*** Opening Task inputs ***
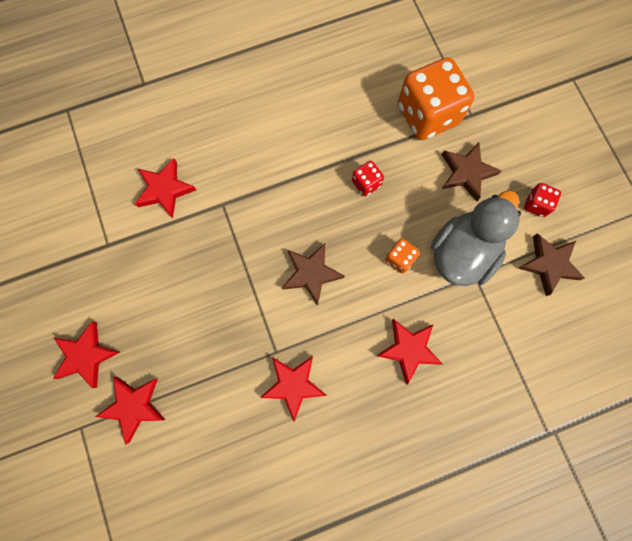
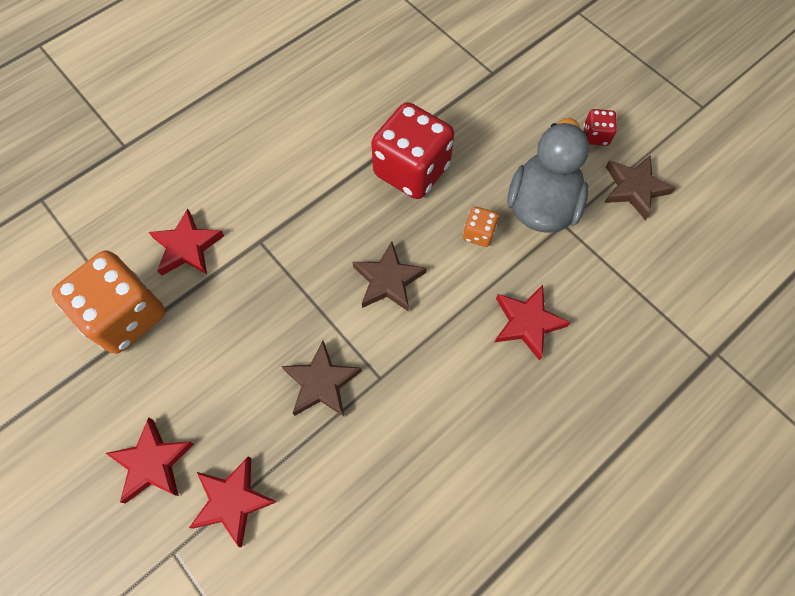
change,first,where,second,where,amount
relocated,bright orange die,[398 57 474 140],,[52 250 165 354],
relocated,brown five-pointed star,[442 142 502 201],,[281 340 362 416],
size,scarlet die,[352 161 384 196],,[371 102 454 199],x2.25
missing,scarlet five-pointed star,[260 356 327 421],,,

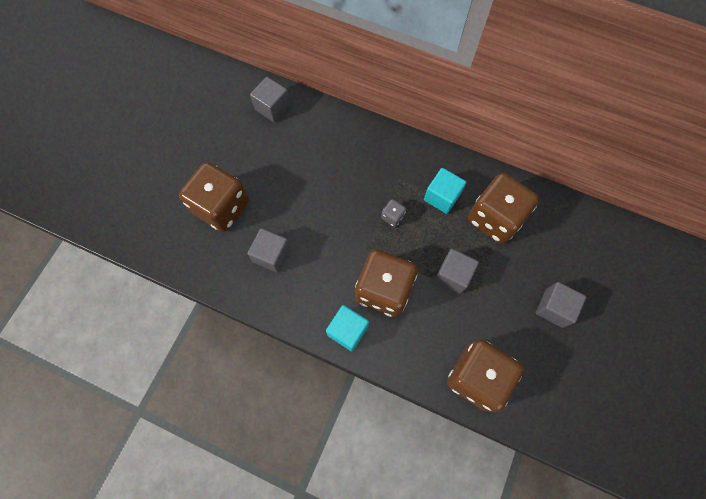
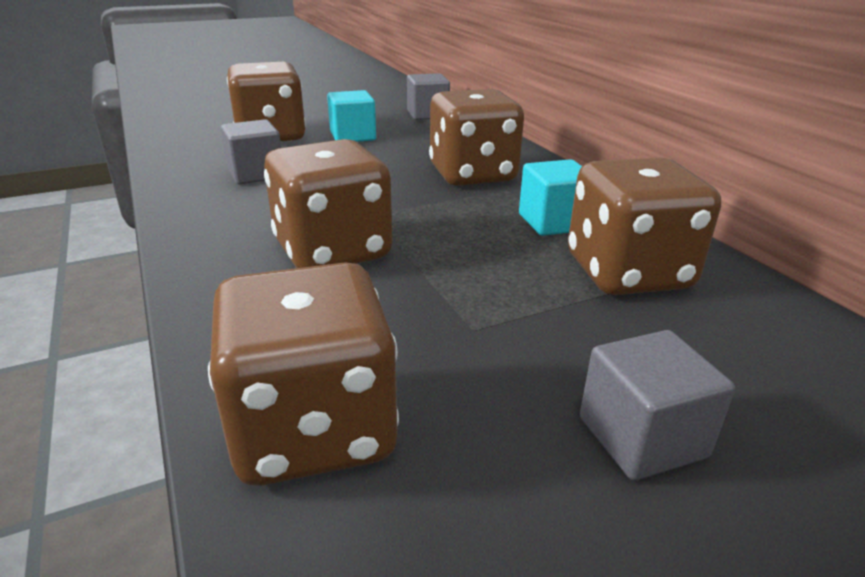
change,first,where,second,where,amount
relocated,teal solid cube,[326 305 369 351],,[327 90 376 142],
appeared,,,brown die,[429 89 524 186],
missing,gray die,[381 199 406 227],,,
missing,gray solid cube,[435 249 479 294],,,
*** Closing Task inputs ***
- _Instructions for the task_:
Every line from the one with "missing,scarlet five-pointed star,[260" through the end of the records is to be reproduced exactly, and the pictures are to be left out.

- _Problem solution_:
missing,scarlet five-pointed star,[260 356 327 421],,,

change,first,where,second,where,amount
relocated,teal solid cube,[326 305 369 351],,[327 90 376 142],
appeared,,,brown die,[429 89 524 186],
missing,gray die,[381 199 406 227],,,
missing,gray solid cube,[435 249 479 294],,,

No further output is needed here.